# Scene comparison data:

┄┄┄┄┄┄┄┄┄┄

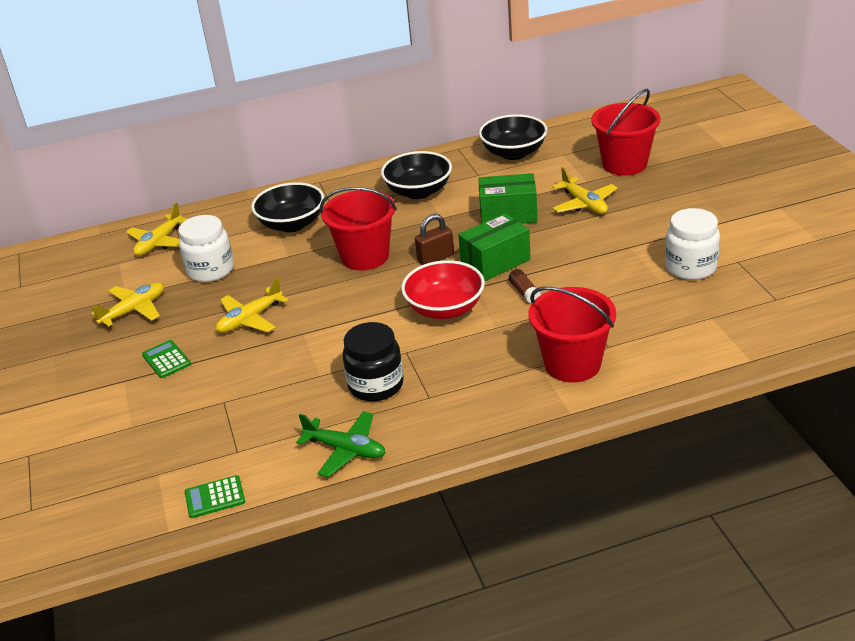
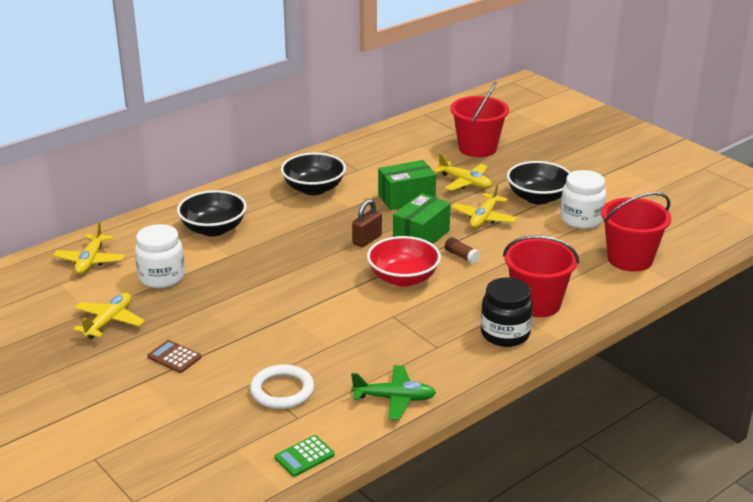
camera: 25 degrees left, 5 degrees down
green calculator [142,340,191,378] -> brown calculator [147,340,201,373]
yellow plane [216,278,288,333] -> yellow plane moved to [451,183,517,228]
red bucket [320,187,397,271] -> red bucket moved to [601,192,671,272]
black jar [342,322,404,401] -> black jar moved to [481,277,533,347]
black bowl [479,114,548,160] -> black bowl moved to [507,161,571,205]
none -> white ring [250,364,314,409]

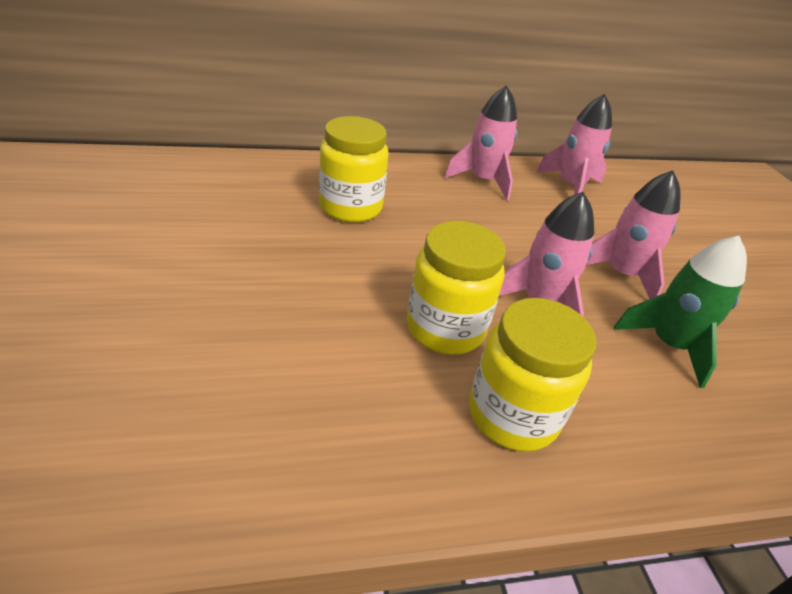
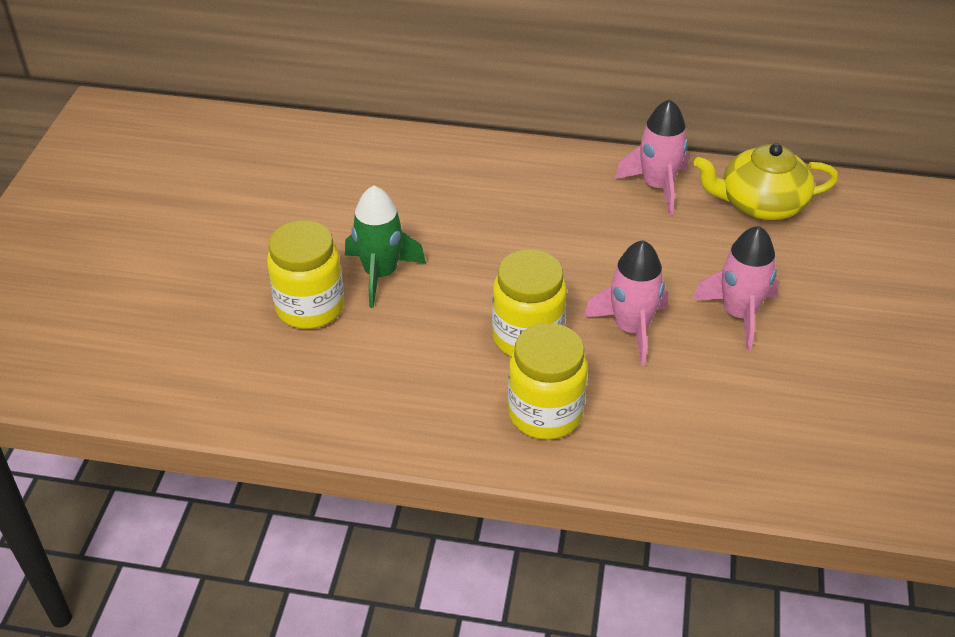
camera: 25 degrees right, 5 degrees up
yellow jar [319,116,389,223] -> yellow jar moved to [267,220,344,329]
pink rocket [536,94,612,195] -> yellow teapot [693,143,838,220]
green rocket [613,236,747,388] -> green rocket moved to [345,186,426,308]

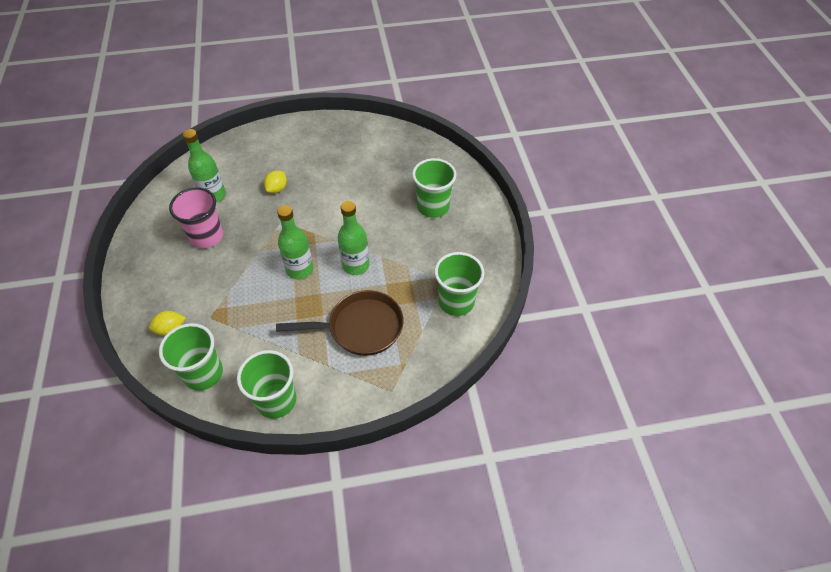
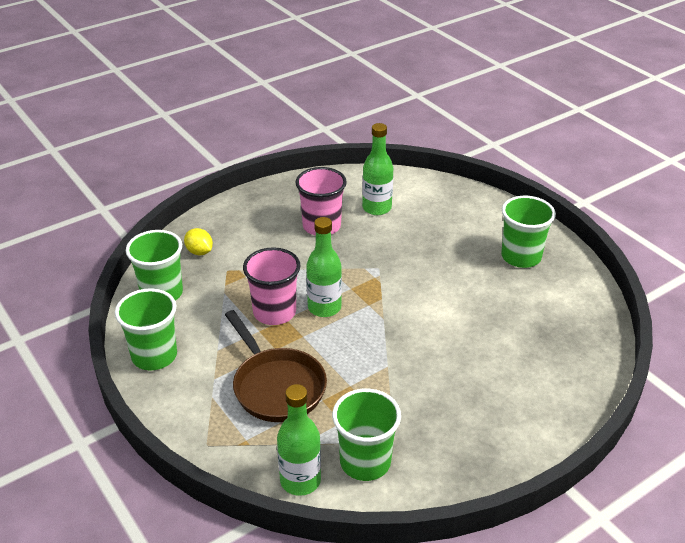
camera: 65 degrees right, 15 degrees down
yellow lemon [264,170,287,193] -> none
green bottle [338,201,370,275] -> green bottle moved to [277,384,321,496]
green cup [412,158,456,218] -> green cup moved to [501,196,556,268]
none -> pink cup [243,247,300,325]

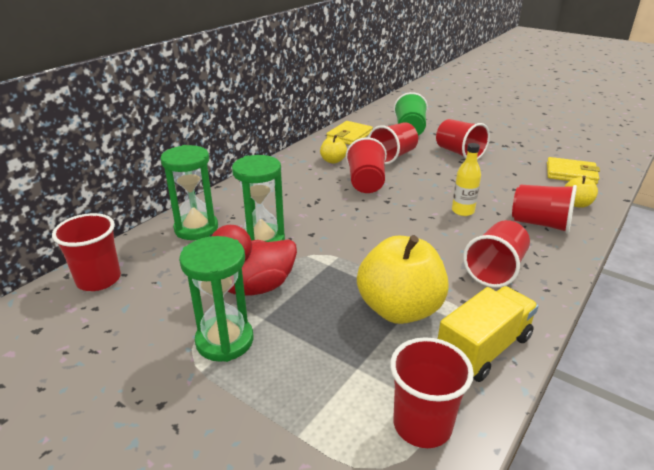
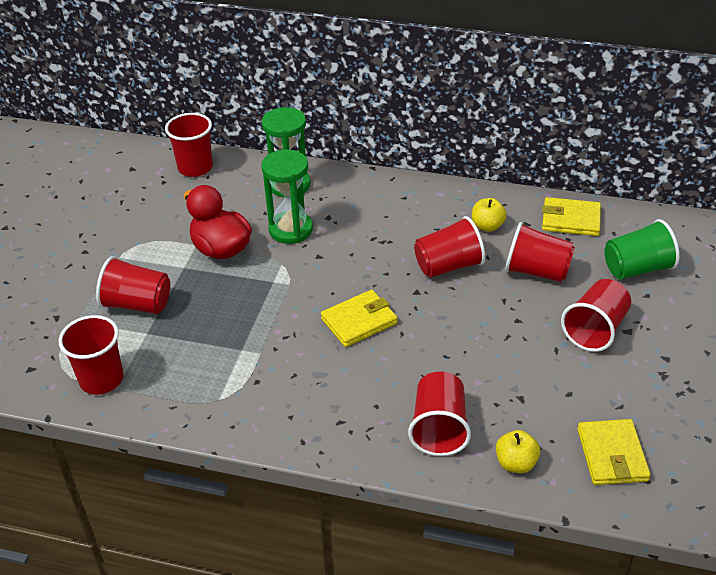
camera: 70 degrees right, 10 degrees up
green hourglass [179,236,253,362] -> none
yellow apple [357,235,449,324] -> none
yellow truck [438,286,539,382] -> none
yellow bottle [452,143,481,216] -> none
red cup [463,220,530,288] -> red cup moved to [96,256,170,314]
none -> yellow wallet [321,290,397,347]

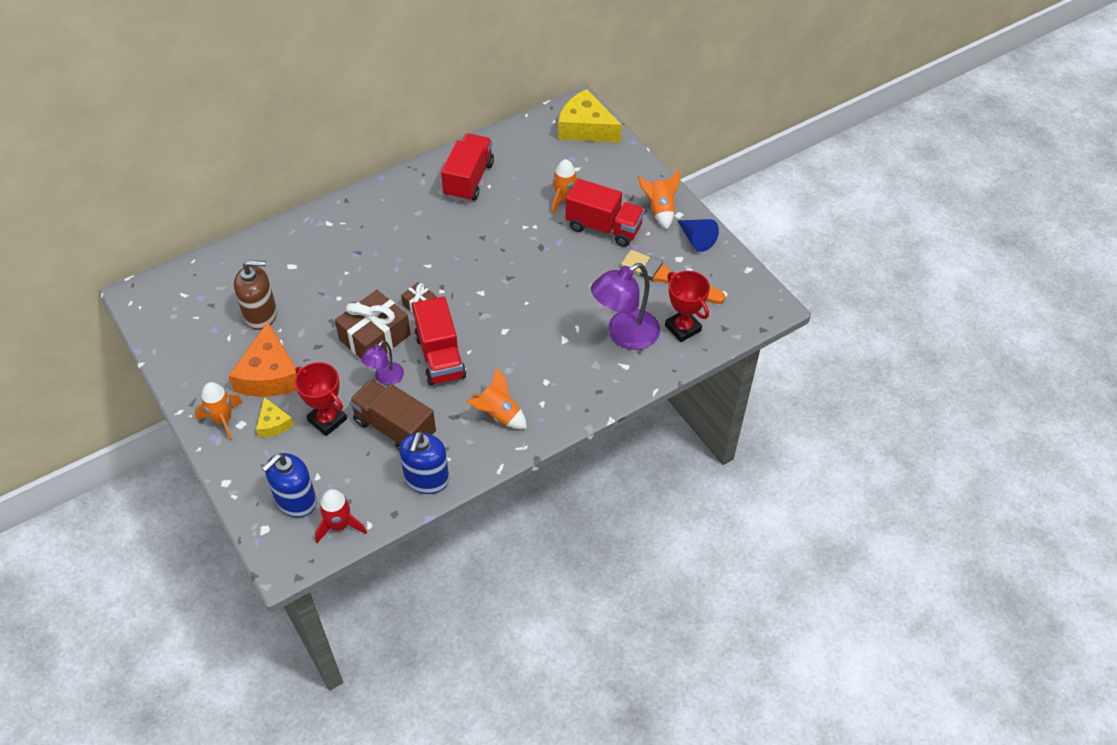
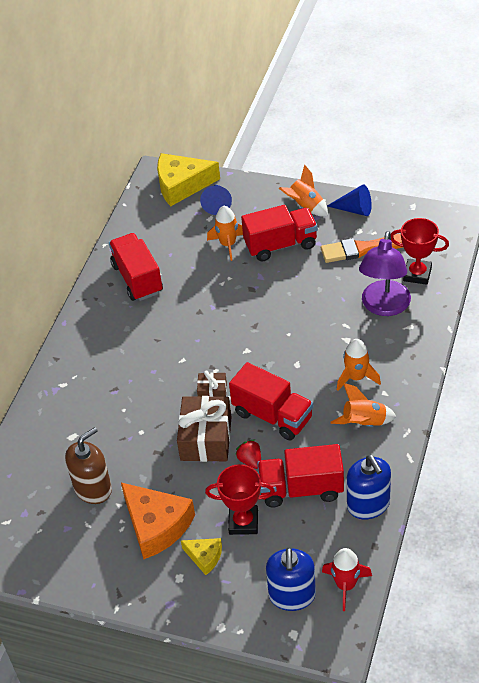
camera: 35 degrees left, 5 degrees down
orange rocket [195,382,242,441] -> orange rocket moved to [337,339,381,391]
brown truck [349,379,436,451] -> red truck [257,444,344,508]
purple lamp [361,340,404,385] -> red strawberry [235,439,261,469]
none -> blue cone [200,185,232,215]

┄┄┄┄┄┄┄┄┄┄

Would you copy, word for word, only the lines above from the one containing "green cup [412,158,456,218]" through the one containing "yellow apple [357,235,449,324] -> none", both included, and please leave out the pictures?

# Answer space:
green cup [412,158,456,218] -> green cup moved to [501,196,556,268]
none -> pink cup [243,247,300,325]

camera: 70 degrees right, 10 degrees up
green hourglass [179,236,253,362] -> none
yellow apple [357,235,449,324] -> none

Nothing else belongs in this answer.